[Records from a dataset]
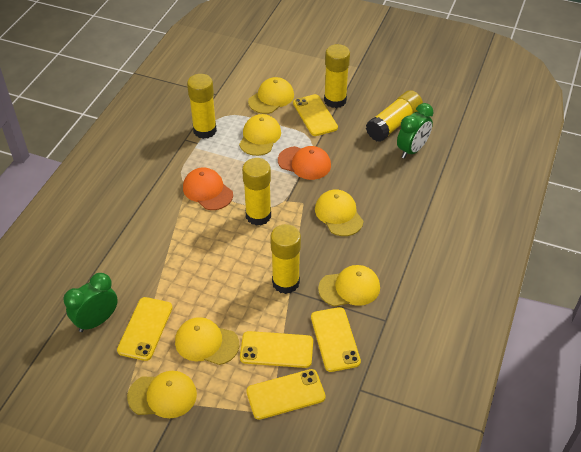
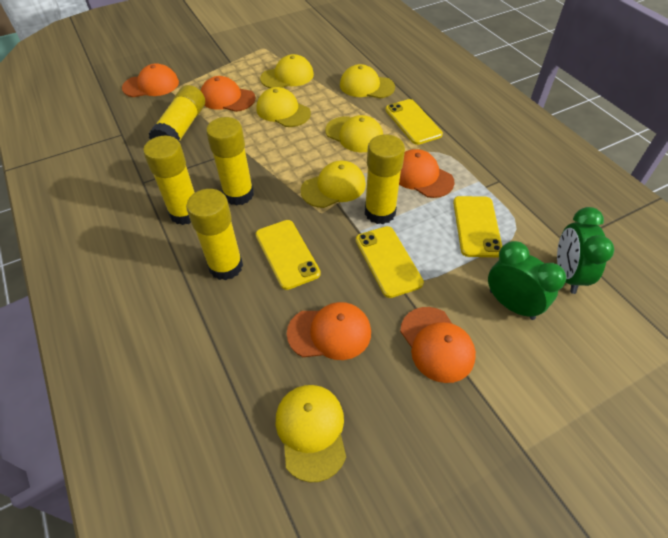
orange cap: 2 -> 5
yellow phone: 5 -> 4

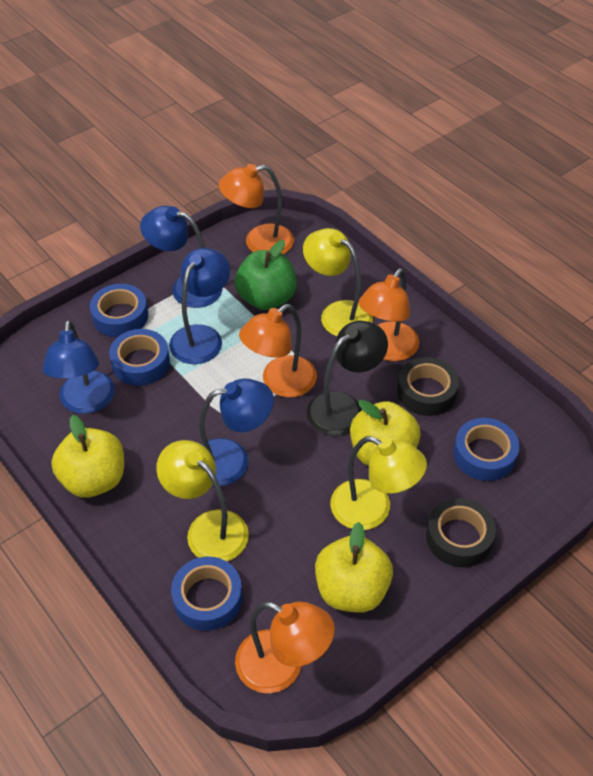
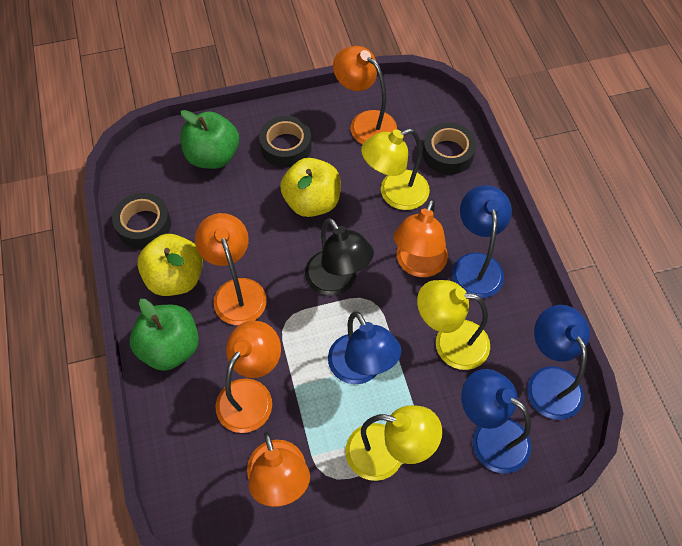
black tape: 2 -> 3
blue tape: 4 -> 0
green apple: 1 -> 2
orange lamp: 4 -> 5
yellow apple: 3 -> 2

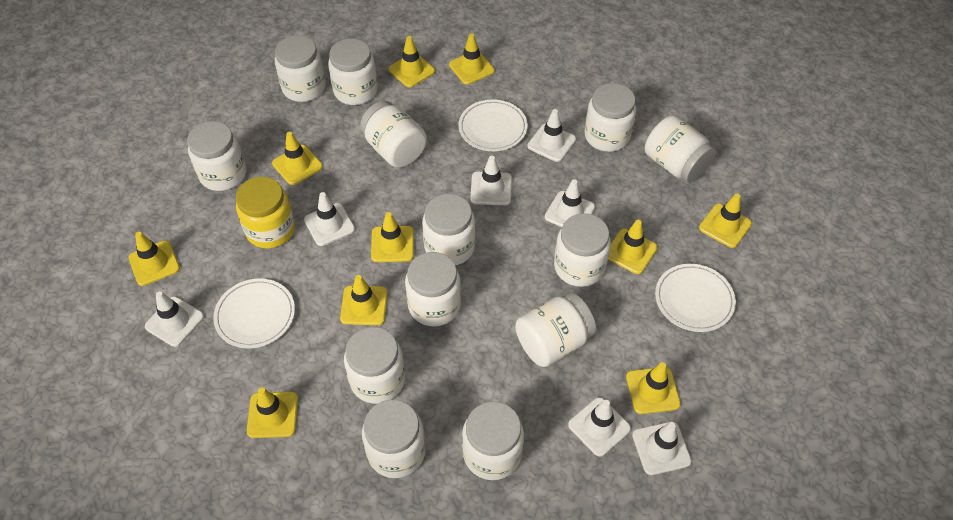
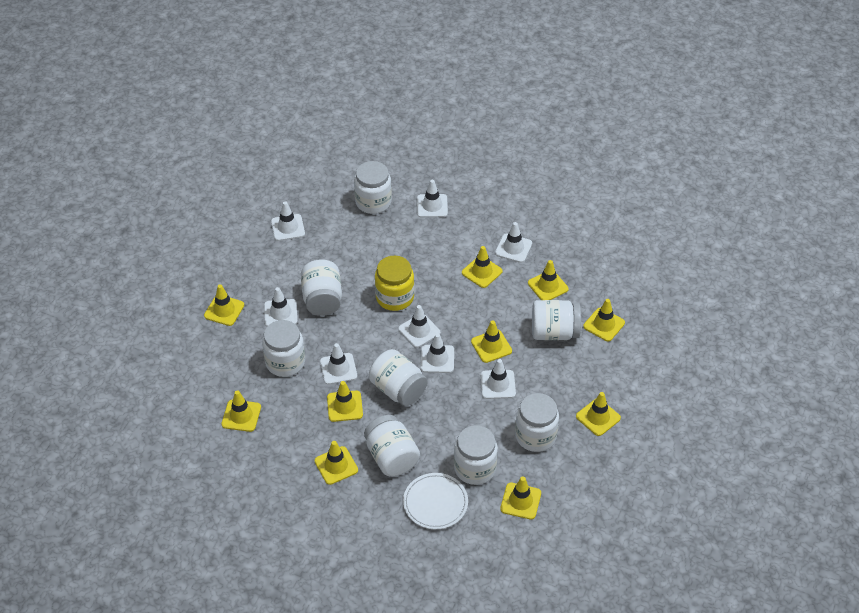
white jar: 13 -> 8
white plate: 3 -> 1
white traffic cone: 7 -> 8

### BRIEF
Return exactly the line containing "yellow apple: 3 -> 2" and every line after it, up to and including the final line of the entries above. Pictures stay out.

### SOLUTION TO THE EXERCISE
yellow apple: 3 -> 2

white jar: 13 -> 8
white plate: 3 -> 1
white traffic cone: 7 -> 8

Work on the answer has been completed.